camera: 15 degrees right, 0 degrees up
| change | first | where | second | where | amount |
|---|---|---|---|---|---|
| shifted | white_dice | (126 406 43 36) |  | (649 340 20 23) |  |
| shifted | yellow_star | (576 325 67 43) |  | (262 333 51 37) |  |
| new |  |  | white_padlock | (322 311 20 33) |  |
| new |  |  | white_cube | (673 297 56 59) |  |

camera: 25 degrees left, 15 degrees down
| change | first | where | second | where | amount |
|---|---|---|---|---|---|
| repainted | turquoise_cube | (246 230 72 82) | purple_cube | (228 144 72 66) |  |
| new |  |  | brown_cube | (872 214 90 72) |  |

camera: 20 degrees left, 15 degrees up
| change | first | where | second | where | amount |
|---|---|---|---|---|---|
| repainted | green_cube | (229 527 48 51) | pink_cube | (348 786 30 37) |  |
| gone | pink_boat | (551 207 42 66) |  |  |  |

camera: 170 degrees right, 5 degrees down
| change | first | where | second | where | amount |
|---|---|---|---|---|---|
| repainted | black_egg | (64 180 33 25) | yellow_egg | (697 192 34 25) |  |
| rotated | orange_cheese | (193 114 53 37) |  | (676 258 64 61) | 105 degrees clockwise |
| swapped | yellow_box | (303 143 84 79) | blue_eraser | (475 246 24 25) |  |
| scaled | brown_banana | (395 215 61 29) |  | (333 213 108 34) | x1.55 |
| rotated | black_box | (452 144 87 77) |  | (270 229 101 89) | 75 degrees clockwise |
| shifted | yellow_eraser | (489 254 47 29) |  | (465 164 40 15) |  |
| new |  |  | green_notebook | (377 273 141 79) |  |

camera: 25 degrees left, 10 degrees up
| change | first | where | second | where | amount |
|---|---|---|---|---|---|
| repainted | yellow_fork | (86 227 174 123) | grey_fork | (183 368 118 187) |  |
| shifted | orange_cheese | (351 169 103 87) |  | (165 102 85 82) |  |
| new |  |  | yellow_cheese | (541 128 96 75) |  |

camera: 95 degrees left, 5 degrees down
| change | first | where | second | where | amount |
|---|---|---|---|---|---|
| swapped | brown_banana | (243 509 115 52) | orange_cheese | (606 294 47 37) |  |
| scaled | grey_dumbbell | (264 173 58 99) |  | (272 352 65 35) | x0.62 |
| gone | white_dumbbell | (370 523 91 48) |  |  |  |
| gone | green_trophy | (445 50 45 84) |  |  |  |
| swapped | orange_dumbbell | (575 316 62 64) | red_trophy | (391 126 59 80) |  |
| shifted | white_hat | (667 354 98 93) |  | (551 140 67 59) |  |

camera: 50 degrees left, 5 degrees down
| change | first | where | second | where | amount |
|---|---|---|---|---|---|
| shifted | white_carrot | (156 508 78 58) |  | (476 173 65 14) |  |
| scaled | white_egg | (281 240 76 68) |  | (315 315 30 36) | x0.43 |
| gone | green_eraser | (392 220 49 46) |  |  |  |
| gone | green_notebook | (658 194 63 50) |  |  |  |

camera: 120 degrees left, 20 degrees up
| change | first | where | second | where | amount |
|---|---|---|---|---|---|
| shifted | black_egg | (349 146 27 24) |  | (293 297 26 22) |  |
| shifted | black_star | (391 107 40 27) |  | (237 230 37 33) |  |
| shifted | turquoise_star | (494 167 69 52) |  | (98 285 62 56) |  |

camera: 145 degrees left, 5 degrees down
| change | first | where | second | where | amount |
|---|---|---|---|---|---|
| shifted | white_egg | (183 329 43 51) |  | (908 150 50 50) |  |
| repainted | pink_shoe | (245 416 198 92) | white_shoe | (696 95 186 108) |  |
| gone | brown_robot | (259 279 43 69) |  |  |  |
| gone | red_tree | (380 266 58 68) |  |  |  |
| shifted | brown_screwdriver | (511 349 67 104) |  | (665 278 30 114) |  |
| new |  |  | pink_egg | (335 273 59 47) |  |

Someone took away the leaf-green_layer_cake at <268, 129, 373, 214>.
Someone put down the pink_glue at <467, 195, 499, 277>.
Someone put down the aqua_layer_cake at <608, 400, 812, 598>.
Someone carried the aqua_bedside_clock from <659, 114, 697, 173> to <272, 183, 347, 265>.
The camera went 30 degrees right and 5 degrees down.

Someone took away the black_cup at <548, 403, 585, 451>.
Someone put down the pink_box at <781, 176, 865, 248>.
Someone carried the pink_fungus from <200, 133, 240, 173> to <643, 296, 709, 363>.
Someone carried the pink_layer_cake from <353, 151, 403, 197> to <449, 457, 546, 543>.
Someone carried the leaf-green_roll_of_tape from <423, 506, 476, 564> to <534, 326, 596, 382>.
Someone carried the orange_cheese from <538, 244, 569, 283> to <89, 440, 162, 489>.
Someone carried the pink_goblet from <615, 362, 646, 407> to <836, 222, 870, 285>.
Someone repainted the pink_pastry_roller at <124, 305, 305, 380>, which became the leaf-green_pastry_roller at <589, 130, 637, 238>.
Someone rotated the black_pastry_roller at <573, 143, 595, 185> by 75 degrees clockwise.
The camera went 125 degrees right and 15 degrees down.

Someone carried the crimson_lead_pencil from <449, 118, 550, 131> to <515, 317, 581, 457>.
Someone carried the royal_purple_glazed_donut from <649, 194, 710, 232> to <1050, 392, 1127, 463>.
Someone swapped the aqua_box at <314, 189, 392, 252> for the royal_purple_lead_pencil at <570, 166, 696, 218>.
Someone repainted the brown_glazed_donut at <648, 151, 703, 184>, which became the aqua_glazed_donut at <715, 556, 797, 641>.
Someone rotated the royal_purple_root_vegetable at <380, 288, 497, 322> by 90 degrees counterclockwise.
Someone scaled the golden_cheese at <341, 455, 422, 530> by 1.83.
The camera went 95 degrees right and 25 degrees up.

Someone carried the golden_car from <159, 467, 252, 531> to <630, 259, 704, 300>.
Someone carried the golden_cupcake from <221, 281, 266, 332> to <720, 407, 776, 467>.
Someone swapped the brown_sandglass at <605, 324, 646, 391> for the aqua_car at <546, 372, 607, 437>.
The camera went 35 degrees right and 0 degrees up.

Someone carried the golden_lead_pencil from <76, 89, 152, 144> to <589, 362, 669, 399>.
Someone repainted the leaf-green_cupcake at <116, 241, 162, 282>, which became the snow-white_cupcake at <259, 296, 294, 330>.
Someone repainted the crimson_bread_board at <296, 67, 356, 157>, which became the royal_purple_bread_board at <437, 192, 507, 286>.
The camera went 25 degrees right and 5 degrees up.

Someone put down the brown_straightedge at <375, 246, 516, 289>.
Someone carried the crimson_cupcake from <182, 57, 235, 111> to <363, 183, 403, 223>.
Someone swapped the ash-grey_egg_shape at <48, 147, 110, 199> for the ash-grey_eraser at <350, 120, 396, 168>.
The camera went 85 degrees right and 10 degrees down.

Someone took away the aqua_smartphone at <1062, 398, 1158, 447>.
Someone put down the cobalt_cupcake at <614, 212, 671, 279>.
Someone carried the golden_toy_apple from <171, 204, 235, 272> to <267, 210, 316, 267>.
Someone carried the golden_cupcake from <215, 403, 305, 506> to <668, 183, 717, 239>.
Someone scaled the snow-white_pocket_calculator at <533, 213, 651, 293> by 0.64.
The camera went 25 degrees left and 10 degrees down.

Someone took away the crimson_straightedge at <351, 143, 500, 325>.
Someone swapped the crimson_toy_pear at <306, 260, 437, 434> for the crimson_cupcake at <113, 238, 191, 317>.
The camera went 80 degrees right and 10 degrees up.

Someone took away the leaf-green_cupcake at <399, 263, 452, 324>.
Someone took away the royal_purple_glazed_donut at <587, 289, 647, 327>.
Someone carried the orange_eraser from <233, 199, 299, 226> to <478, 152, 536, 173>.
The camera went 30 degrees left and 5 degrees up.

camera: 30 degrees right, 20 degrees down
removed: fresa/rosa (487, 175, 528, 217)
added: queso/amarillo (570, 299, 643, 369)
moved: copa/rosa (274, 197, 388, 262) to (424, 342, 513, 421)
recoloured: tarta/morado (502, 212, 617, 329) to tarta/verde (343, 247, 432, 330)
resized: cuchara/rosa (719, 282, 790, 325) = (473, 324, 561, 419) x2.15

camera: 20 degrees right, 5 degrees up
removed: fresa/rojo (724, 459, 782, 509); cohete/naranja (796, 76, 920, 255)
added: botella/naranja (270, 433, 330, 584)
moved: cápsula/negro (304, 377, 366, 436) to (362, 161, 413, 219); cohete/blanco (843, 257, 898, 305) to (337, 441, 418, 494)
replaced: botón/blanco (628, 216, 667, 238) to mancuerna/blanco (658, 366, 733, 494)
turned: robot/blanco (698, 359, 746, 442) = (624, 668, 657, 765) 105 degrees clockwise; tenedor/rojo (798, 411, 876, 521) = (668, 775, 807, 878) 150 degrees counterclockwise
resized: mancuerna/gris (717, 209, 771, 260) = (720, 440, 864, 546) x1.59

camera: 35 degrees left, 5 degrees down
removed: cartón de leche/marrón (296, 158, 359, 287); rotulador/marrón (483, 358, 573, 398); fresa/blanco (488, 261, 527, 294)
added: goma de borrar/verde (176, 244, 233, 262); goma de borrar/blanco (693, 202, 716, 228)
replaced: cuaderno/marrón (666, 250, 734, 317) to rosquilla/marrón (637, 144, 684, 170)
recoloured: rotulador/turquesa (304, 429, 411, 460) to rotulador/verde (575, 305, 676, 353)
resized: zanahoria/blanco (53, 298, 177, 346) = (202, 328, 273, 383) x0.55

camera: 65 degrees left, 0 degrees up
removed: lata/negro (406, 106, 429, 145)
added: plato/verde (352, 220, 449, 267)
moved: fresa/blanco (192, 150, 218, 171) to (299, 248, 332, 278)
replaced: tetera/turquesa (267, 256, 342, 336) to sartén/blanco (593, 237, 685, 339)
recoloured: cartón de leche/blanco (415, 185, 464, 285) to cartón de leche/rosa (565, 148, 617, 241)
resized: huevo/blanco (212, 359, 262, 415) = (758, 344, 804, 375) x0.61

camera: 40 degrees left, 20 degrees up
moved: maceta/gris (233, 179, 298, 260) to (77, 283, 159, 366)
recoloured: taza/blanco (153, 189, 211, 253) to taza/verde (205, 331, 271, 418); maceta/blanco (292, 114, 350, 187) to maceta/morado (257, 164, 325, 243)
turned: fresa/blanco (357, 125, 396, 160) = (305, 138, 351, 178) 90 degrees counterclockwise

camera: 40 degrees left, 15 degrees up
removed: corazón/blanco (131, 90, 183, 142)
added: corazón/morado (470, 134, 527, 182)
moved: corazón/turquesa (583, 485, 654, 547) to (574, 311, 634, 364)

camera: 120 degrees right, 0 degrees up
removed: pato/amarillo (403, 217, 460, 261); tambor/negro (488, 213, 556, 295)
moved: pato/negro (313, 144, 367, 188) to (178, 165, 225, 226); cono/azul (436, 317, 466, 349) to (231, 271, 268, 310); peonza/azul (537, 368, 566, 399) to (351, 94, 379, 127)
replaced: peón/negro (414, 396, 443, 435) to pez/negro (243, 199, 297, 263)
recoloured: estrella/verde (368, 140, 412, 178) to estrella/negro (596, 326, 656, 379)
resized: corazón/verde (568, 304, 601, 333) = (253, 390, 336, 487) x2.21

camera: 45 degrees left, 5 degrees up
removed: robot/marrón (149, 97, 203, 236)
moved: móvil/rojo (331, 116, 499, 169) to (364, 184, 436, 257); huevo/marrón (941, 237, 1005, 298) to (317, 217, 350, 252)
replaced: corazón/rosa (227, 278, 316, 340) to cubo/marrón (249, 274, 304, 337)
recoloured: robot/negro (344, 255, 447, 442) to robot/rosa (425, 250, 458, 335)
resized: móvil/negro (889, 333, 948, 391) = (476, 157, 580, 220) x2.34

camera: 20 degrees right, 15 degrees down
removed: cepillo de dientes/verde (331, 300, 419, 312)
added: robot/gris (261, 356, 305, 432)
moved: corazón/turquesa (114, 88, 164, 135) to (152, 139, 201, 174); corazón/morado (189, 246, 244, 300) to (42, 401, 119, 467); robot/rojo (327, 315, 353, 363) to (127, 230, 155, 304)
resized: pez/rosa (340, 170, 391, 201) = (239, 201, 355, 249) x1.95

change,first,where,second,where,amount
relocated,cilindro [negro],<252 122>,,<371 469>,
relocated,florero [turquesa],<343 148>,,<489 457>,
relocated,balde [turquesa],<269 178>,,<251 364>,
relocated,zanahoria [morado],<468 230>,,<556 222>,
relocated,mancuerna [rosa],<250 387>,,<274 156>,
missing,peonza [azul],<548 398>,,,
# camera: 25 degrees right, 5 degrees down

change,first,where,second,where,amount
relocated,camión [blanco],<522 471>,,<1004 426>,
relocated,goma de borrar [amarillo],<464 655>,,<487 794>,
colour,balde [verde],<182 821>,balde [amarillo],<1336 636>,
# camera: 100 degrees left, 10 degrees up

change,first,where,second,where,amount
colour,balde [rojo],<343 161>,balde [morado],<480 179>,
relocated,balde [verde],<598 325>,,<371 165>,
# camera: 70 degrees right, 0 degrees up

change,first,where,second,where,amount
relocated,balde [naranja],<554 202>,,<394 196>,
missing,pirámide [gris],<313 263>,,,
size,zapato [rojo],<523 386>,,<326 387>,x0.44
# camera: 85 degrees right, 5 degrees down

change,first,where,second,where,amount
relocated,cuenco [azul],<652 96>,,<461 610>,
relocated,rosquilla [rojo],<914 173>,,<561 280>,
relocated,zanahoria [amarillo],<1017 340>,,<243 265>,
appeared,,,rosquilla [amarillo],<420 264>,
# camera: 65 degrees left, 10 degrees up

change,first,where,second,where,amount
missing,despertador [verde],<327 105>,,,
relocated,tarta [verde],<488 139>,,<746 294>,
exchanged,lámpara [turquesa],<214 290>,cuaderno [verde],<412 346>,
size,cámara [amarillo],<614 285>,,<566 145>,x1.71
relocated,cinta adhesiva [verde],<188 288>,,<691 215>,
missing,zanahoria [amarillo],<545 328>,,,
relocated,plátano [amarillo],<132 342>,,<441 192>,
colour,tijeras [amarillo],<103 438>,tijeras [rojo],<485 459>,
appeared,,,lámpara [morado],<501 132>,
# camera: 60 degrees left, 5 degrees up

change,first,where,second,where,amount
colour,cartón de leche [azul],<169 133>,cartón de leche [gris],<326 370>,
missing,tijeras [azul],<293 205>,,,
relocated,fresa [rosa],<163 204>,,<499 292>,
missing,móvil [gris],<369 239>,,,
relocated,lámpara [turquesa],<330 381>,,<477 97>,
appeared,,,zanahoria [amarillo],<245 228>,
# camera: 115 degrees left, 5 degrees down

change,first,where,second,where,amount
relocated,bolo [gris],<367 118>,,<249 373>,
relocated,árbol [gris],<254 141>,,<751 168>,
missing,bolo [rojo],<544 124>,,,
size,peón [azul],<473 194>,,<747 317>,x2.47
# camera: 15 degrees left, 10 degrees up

**Aim of the task**.
Exactly as they appear above, output the lines of the data from the first through the one that contains "white_padlock | (322", and only those lines.

**Response area**.
camera: 15 degrees right, 0 degrees up
| change | first | where | second | where | amount |
|---|---|---|---|---|---|
| shifted | white_dice | (126 406 43 36) |  | (649 340 20 23) |  |
| shifted | yellow_star | (576 325 67 43) |  | (262 333 51 37) |  |
| new |  |  | white_padlock | (322 311 20 33) |  |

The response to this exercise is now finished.